● **MATERIAL TO PROCESS**:

---------------

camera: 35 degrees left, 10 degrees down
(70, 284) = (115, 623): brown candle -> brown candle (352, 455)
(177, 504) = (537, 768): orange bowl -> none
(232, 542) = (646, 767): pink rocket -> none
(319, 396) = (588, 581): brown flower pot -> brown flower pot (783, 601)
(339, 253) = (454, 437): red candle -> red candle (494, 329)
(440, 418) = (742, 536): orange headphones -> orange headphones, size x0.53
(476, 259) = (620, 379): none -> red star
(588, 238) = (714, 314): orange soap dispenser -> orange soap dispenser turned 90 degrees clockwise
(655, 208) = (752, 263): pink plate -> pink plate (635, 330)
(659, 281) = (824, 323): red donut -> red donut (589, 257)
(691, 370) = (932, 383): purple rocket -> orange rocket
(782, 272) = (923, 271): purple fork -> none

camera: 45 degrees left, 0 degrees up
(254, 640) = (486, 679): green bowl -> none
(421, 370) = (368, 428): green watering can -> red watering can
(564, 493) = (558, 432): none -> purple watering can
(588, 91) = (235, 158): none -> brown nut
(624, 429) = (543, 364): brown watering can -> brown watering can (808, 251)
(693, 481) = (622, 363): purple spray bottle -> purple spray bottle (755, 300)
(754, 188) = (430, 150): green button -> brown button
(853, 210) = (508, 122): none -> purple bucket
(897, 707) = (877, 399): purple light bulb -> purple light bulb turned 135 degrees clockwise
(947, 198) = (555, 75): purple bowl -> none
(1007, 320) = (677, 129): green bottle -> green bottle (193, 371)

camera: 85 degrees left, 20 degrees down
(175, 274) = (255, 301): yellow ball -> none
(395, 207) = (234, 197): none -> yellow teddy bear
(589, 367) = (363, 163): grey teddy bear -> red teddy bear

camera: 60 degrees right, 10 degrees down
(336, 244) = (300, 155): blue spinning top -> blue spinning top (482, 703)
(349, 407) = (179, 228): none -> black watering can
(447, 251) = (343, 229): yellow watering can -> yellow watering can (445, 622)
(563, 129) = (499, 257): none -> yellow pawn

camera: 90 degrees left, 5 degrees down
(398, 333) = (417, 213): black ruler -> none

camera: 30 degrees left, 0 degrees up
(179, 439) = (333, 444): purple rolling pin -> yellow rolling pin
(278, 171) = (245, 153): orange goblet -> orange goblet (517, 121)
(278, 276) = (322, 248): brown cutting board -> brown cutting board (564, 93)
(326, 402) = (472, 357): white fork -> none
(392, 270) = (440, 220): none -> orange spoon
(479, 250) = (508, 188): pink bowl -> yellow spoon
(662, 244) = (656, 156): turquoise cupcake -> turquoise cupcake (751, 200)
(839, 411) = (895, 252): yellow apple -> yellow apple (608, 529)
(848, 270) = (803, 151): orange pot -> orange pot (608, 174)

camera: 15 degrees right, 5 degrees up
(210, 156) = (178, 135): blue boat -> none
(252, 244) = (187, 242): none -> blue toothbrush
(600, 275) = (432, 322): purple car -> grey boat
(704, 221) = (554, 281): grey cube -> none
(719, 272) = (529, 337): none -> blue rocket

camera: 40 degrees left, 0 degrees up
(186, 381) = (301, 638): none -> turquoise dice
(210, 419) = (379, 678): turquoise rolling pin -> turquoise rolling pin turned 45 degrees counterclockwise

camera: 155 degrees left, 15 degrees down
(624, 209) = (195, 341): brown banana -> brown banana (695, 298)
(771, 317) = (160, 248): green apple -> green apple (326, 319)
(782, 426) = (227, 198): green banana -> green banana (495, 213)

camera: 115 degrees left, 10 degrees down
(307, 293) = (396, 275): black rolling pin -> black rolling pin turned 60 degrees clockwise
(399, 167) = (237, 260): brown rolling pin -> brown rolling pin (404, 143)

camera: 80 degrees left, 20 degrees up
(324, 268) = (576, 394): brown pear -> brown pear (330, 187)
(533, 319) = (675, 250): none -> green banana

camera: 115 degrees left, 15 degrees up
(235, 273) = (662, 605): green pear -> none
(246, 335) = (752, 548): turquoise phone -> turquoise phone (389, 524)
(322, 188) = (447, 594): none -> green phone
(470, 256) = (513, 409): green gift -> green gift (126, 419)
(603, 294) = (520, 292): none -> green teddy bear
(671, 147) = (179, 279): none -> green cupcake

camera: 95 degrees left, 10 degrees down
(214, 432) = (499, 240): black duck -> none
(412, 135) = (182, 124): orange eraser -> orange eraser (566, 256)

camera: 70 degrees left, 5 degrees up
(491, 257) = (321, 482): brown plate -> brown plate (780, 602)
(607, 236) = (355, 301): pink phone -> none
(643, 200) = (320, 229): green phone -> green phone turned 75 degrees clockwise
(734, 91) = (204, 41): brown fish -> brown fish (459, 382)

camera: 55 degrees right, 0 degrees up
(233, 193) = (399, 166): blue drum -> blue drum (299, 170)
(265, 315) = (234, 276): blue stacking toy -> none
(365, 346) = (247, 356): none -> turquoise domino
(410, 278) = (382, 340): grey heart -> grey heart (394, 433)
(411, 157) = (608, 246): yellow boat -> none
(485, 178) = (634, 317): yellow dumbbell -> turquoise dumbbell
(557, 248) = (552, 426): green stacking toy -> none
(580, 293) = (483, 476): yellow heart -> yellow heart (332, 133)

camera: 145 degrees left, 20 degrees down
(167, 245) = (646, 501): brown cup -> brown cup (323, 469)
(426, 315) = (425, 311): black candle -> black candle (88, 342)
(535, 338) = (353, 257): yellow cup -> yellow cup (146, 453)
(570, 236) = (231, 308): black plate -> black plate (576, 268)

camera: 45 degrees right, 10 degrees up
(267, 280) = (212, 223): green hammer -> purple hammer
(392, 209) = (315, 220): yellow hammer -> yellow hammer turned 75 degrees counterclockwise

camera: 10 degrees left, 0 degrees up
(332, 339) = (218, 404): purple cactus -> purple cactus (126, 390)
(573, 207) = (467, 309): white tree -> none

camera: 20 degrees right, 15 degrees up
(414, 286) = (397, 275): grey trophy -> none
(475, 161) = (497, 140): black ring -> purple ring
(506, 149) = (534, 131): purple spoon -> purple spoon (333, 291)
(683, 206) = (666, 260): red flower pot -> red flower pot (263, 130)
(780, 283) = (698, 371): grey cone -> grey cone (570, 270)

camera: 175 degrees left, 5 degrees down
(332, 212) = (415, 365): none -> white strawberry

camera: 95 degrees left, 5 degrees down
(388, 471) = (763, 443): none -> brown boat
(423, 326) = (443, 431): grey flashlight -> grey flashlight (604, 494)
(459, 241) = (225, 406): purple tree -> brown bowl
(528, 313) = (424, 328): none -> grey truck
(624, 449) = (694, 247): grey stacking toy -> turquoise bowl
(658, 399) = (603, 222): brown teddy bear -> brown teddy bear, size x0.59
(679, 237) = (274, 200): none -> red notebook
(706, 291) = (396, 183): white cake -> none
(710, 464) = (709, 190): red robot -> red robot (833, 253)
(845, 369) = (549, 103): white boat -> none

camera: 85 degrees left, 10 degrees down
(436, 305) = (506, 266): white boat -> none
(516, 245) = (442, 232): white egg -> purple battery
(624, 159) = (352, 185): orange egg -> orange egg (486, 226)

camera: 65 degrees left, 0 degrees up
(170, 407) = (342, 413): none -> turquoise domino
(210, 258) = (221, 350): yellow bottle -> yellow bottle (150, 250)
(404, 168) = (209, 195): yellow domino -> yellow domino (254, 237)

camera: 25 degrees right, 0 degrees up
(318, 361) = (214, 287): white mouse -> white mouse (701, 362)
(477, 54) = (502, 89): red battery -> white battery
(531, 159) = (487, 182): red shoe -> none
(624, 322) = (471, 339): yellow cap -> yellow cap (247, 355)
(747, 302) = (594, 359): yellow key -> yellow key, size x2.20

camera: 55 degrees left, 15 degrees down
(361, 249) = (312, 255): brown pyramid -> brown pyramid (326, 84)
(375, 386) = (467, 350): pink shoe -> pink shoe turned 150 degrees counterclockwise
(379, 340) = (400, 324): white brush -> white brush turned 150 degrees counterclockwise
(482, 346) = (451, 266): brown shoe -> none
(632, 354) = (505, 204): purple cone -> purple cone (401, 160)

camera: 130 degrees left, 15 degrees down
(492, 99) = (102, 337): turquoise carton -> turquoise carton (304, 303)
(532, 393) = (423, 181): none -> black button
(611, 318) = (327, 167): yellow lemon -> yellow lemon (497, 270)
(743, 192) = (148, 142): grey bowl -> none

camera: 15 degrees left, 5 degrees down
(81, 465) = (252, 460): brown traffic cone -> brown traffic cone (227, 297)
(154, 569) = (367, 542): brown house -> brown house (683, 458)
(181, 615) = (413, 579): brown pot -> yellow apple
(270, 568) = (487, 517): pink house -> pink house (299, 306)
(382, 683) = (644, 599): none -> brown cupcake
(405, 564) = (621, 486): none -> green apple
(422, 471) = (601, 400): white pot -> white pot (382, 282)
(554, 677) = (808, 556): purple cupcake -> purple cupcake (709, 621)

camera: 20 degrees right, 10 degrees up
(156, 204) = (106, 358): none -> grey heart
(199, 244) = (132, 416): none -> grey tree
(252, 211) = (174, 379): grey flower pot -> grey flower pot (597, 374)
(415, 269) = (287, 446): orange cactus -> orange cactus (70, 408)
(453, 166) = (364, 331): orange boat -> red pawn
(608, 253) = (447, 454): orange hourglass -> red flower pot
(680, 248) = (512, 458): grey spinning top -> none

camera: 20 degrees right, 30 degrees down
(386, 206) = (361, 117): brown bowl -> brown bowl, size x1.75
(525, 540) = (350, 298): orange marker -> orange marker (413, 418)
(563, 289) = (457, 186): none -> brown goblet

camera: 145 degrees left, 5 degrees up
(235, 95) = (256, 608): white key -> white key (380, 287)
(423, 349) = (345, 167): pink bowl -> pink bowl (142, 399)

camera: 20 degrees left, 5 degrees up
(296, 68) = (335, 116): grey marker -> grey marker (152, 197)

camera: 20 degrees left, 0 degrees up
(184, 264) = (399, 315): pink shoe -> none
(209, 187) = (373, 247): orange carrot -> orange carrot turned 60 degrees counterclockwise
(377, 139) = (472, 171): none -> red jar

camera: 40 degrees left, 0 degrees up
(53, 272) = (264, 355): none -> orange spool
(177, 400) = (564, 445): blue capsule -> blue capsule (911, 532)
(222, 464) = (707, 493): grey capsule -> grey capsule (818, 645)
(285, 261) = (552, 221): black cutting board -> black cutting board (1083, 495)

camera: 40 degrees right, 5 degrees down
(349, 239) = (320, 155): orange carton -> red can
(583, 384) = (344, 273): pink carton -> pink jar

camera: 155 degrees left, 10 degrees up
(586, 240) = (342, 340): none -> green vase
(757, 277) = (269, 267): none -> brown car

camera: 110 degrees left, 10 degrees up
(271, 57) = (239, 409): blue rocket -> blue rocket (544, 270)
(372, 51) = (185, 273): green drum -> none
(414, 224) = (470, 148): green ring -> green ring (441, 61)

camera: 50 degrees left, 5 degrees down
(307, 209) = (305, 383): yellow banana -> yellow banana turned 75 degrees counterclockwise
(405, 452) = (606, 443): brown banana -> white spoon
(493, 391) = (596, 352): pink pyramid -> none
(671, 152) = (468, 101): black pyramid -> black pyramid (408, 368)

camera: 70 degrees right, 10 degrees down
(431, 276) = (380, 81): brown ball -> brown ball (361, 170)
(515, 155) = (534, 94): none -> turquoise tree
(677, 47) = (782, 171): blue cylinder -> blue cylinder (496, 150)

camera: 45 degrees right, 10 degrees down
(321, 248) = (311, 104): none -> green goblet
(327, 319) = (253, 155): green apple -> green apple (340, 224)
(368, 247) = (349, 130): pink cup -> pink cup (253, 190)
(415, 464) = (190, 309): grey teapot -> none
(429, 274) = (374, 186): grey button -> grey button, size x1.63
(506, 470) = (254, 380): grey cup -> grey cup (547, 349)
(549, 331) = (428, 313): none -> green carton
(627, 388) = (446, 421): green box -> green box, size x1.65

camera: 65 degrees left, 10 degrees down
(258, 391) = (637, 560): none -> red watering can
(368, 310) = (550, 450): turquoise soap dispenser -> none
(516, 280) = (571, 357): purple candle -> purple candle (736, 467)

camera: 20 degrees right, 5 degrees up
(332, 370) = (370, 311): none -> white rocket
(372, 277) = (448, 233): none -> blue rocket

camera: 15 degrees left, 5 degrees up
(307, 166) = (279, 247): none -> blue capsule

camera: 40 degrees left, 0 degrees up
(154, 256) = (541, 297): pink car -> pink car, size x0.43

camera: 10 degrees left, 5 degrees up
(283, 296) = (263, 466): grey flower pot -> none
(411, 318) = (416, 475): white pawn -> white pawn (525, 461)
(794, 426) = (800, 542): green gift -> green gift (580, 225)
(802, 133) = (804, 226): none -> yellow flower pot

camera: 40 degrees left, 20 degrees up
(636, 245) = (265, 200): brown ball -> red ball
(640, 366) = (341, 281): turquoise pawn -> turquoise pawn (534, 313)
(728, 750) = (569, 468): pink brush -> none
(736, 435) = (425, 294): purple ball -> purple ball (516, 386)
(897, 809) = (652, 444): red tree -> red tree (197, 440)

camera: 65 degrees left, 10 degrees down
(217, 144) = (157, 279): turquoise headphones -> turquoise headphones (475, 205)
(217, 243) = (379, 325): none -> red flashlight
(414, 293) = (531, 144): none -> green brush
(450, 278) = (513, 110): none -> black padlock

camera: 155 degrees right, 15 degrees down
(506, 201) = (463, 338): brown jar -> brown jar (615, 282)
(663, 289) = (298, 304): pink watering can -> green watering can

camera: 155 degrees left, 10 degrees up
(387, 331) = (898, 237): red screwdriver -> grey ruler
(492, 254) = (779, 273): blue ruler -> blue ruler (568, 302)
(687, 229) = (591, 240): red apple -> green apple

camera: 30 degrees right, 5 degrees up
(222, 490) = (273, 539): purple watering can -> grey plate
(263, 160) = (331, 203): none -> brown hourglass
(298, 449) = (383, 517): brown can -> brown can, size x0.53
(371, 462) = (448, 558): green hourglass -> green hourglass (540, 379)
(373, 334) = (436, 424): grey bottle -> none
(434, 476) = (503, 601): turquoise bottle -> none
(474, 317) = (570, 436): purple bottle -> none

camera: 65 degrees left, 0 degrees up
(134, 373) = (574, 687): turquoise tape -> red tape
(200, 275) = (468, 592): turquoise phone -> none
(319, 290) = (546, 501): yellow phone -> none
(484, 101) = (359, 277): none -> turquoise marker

---------------

Lines holding the string "goblet" are the answer; copy each one from the listing above.

(278, 171) = (245, 153): orange goblet -> orange goblet (517, 121)
(563, 289) = (457, 186): none -> brown goblet
(321, 248) = (311, 104): none -> green goblet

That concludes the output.